>>>
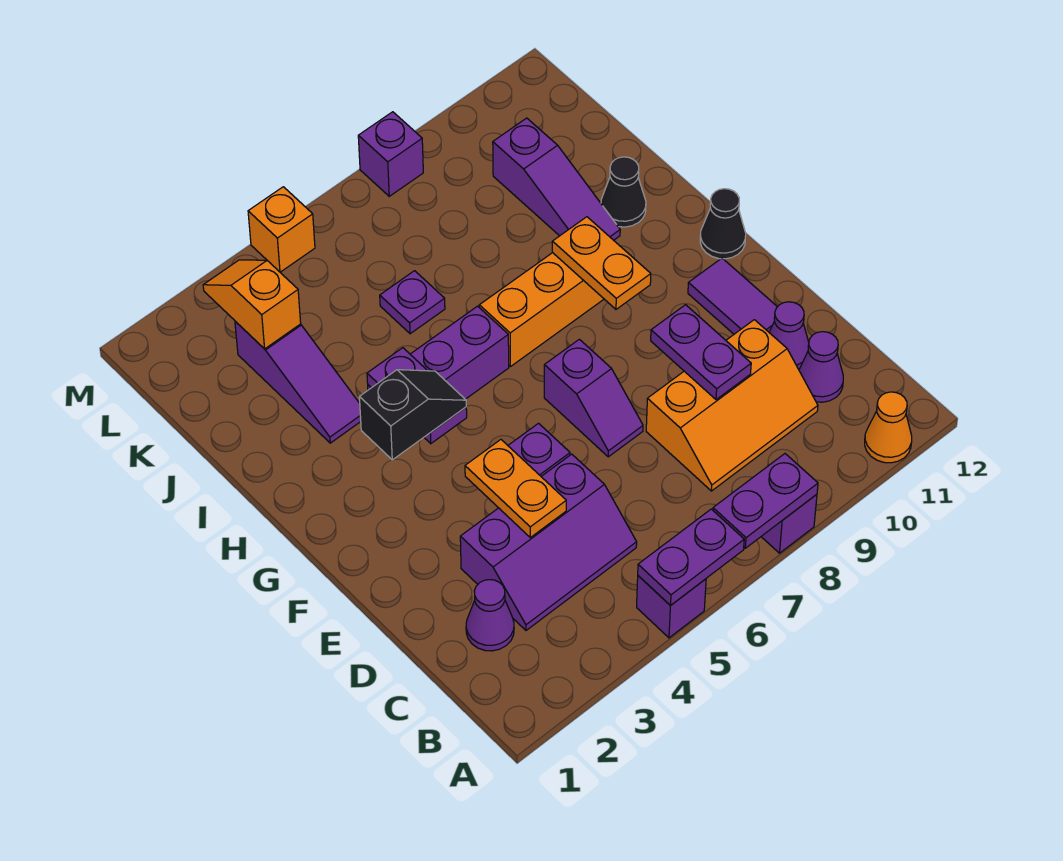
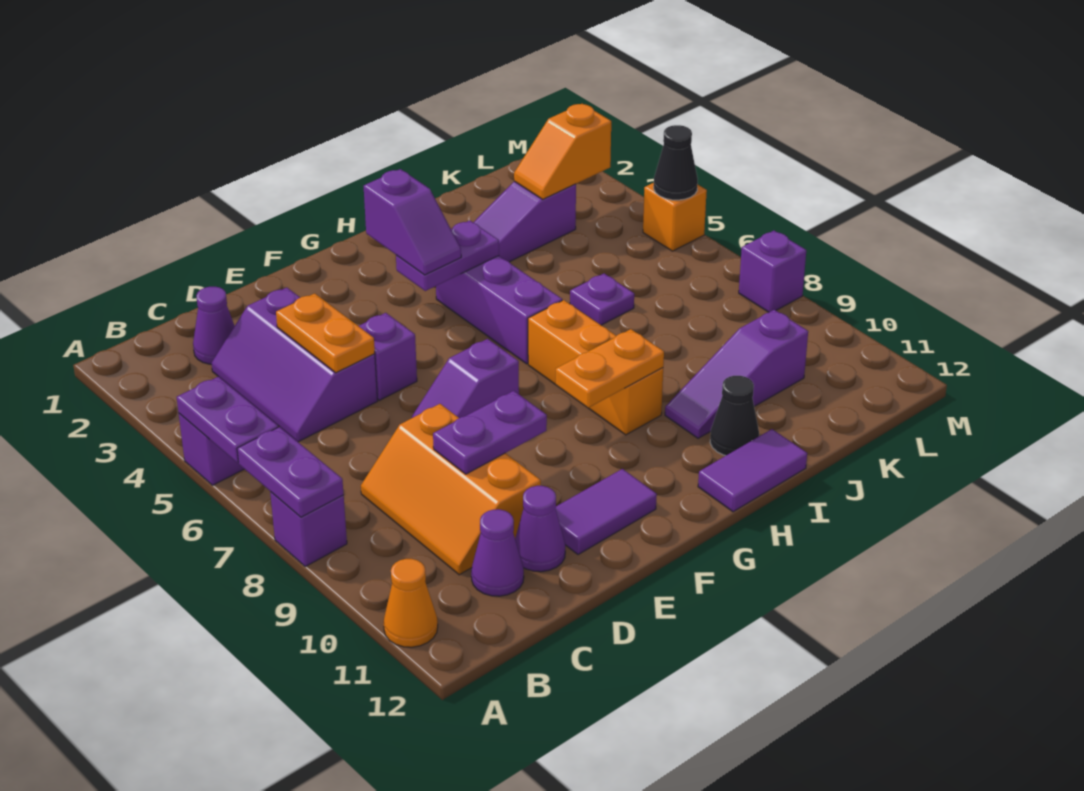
orange plate D4:E4 level 2 -> orange plate D4:D5 level 2
black slope G3:G4 level 3 top 3 -> purple slope G3:G4 level 3 top 3
black cone G12 level 1 -> black cone M5 level 2
none -> purple tile H12:I12 level 1
orange slope K3:L3 level 2 top K -> orange slope K3:L3 level 2 top L

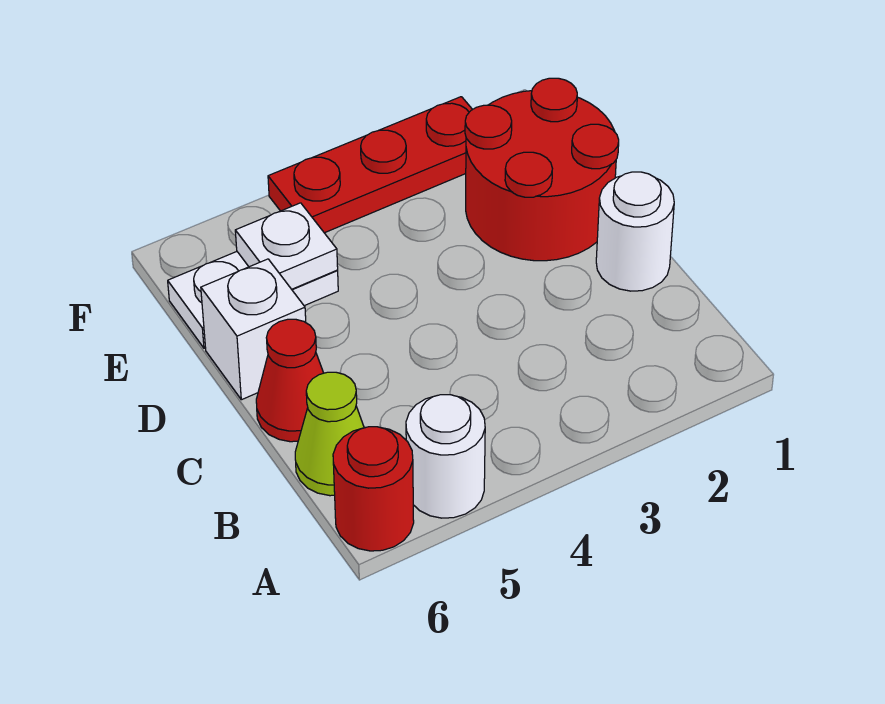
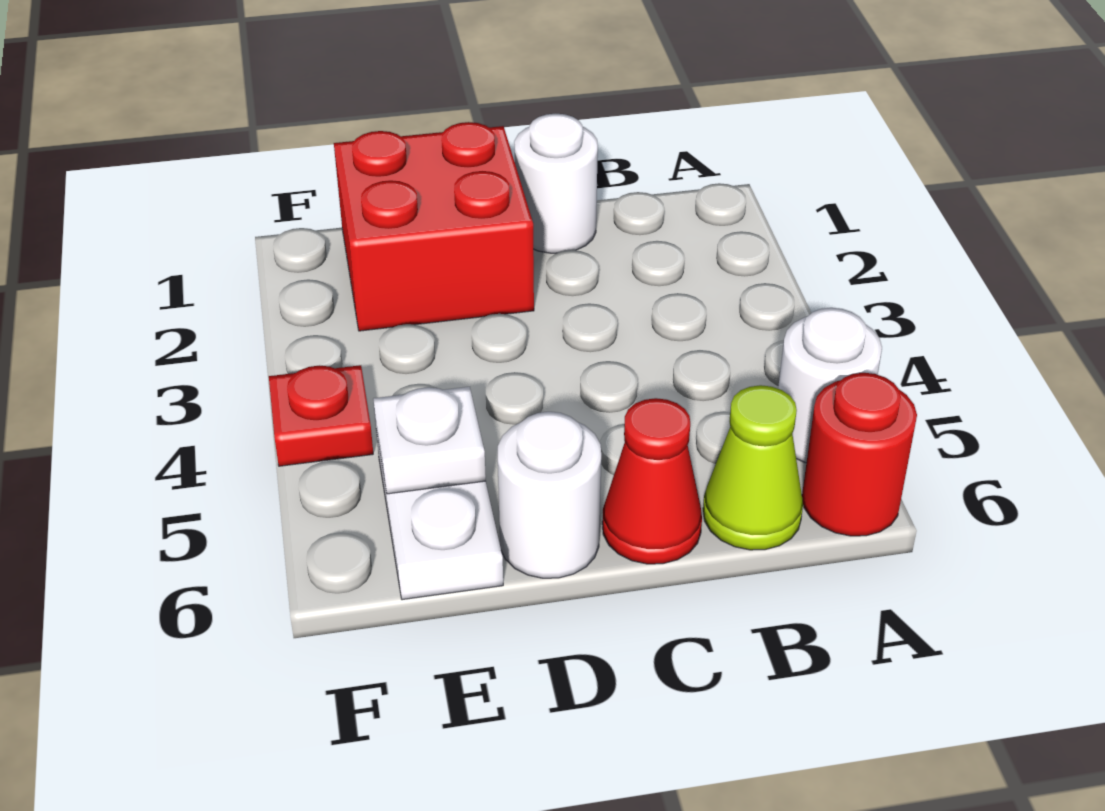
red round brick D1:E2 level 1 -> red brick D1:E2 level 1
white brick D6 level 1 -> white round brick D6 level 1
red plate F2:F4 level 1 -> red plate F4 level 1

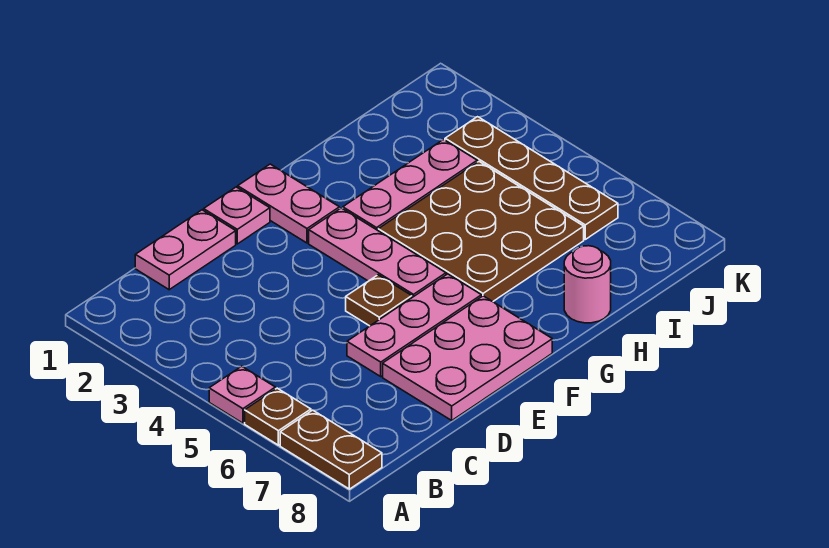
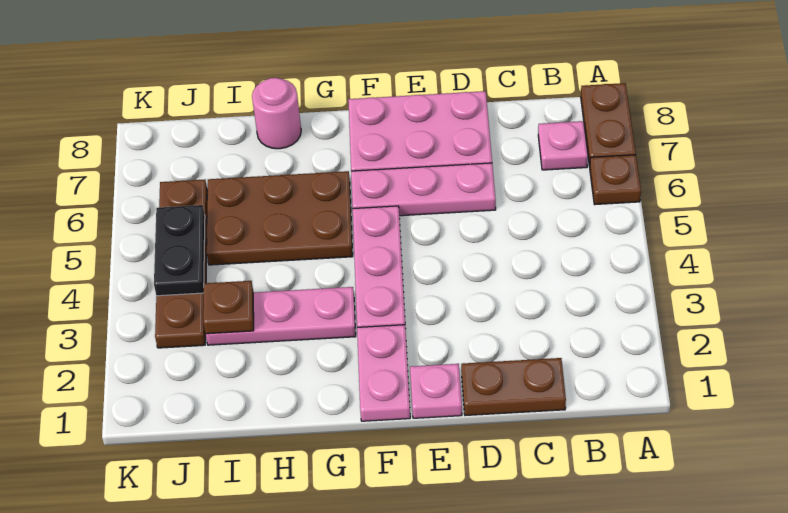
pink plate A5 level 1 -> pink plate B7 level 1
pink plate C1:D1 level 1 -> brown plate C1:D1 level 1
brown plate E5 level 1 -> brown plate I3 level 2
brown plate G4:I6 level 1 -> brown plate G5:I6 level 1
none -> black plate J4:J5 level 2

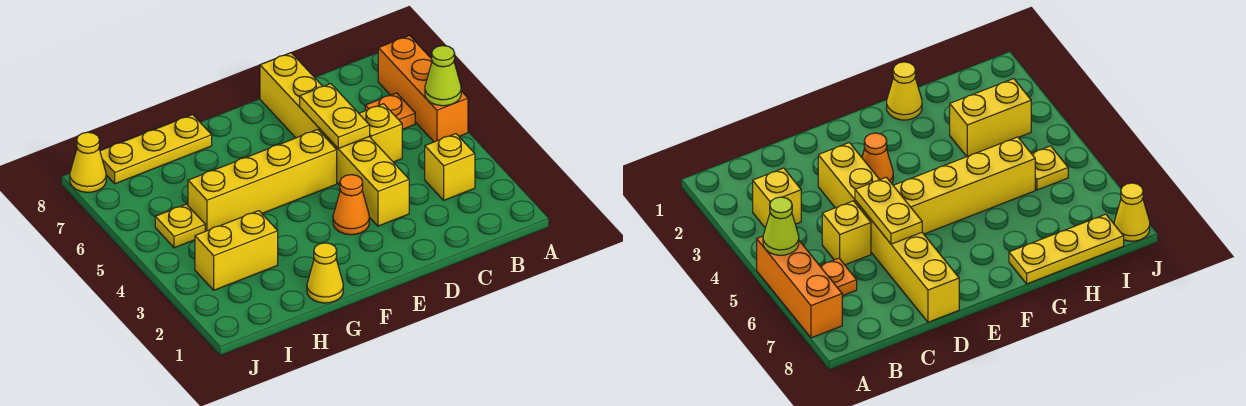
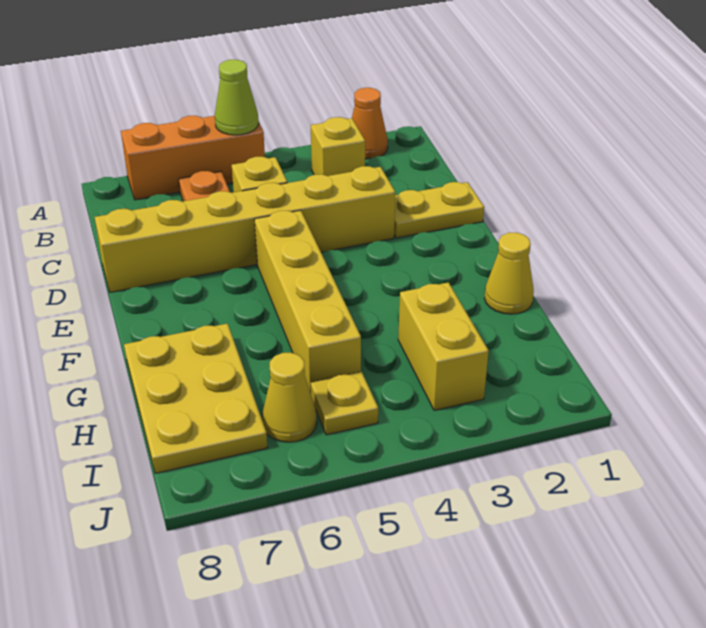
yellow plate D5:D6 level 2 -> yellow plate D1:D2 level 1
orange cone E3 level 1 -> orange cone A2 level 1
yellow plate G8:I8 level 1 -> yellow plate G7:I8 level 1
yellow cone J8 level 1 -> yellow cone I6 level 1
<<<
[Task to complete] Starting with the line that holds "none -> black plate J4:J5 level 2", print each line through the last one of the data exactly as written, but do not include the pictures.

[Task output]
none -> black plate J4:J5 level 2

yellow plate D5:D6 level 2 -> yellow plate D1:D2 level 1
orange cone E3 level 1 -> orange cone A2 level 1
yellow plate G8:I8 level 1 -> yellow plate G7:I8 level 1
yellow cone J8 level 1 -> yellow cone I6 level 1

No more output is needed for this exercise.